[TASK BRIEF] Look through the data below for the line with "was: red_gugiro", and transcribe it exactly together with each line after it up to and including the line with "in_first: [582, 280, 71, 61]". Give nothing else.

[DATA EXCERPTS]
+-------+

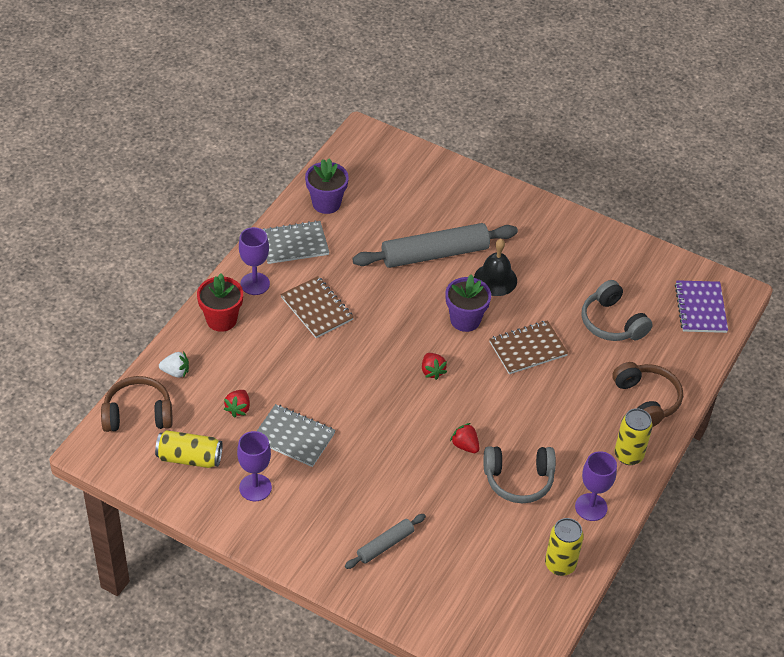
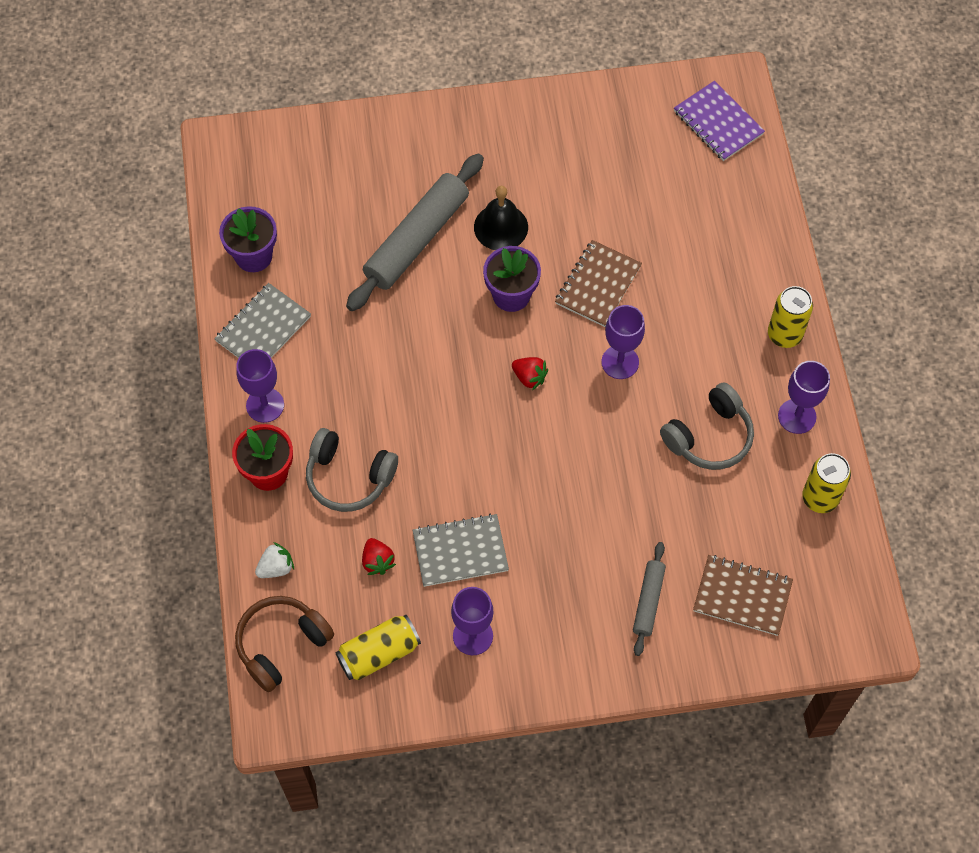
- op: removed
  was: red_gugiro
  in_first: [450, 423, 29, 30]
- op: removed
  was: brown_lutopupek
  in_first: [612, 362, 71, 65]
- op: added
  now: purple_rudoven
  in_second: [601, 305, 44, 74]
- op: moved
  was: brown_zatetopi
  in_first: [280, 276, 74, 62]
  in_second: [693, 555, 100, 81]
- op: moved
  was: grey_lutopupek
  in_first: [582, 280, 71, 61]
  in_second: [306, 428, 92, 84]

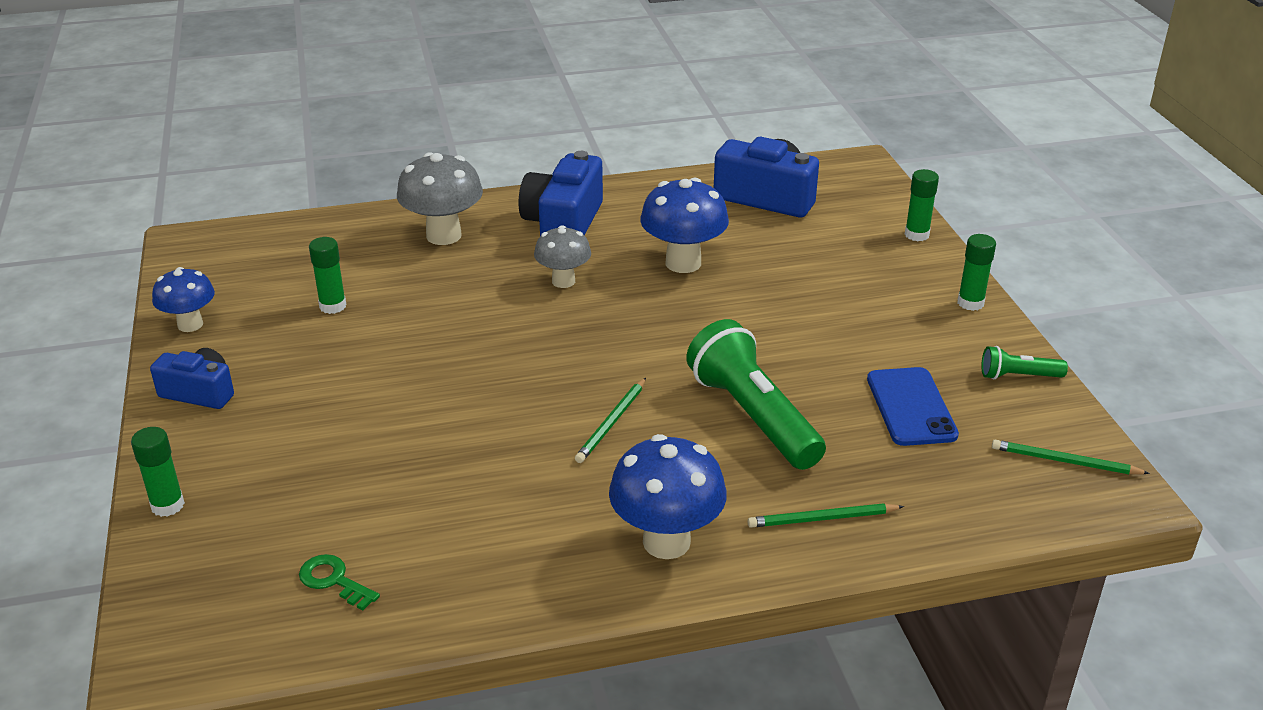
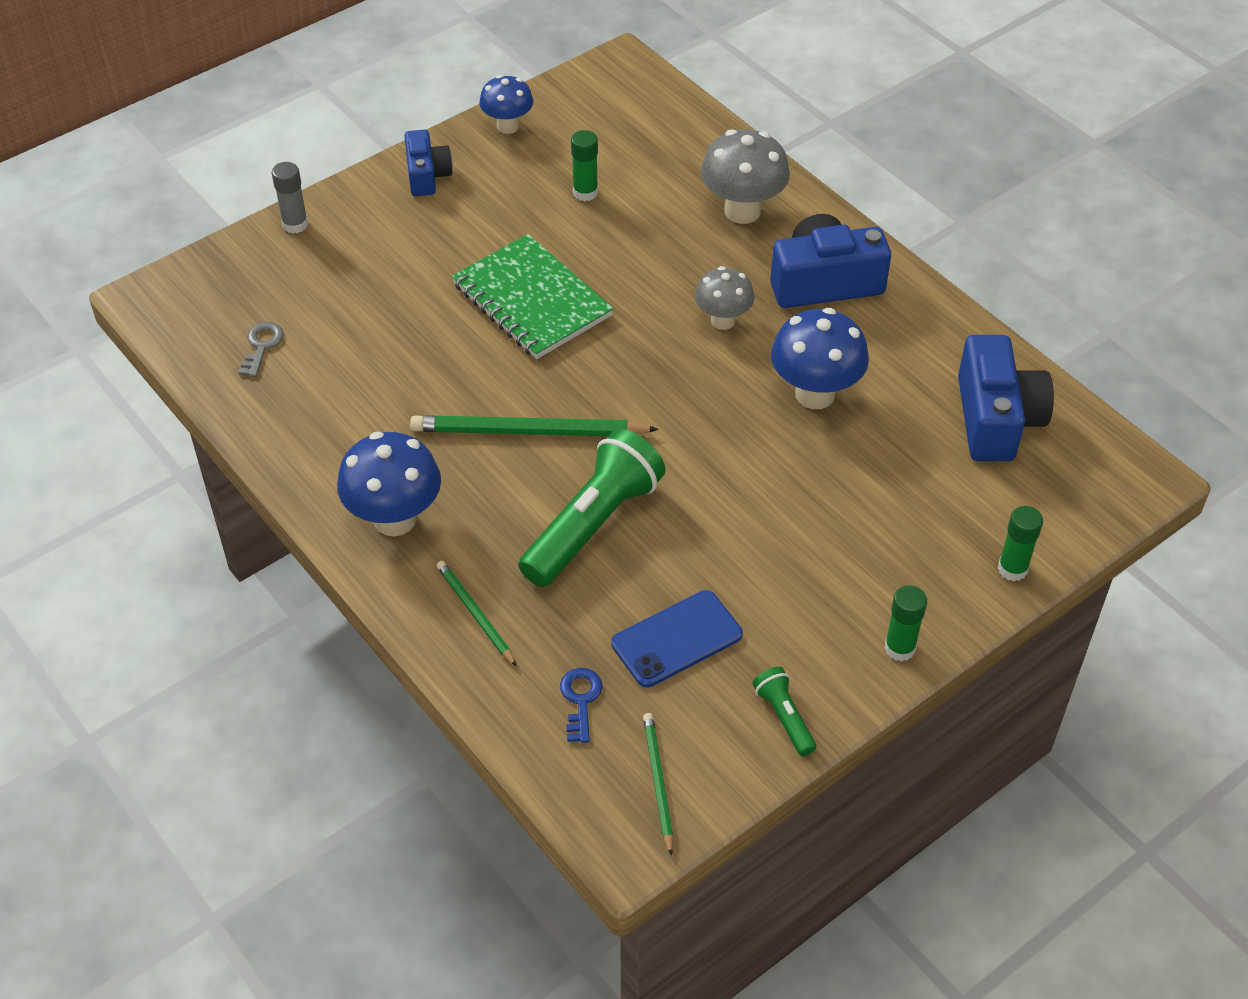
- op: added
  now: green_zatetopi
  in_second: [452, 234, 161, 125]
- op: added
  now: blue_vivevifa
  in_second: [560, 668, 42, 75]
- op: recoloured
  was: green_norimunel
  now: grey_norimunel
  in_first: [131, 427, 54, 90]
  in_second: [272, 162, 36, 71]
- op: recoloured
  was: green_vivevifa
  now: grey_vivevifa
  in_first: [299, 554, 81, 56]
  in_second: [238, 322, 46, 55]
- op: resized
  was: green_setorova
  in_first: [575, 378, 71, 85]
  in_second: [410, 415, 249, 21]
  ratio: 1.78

+-------+

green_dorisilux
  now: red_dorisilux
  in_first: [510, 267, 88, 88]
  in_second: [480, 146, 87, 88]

+-------+

[ANSWER TO THE PROBLEM]
  was: red_gugiro
  in_first: [450, 423, 29, 30]
- op: removed
  was: brown_lutopupek
  in_first: [612, 362, 71, 65]
- op: added
  now: purple_rudoven
  in_second: [601, 305, 44, 74]
- op: moved
  was: brown_zatetopi
  in_first: [280, 276, 74, 62]
  in_second: [693, 555, 100, 81]
- op: moved
  was: grey_lutopupek
  in_first: [582, 280, 71, 61]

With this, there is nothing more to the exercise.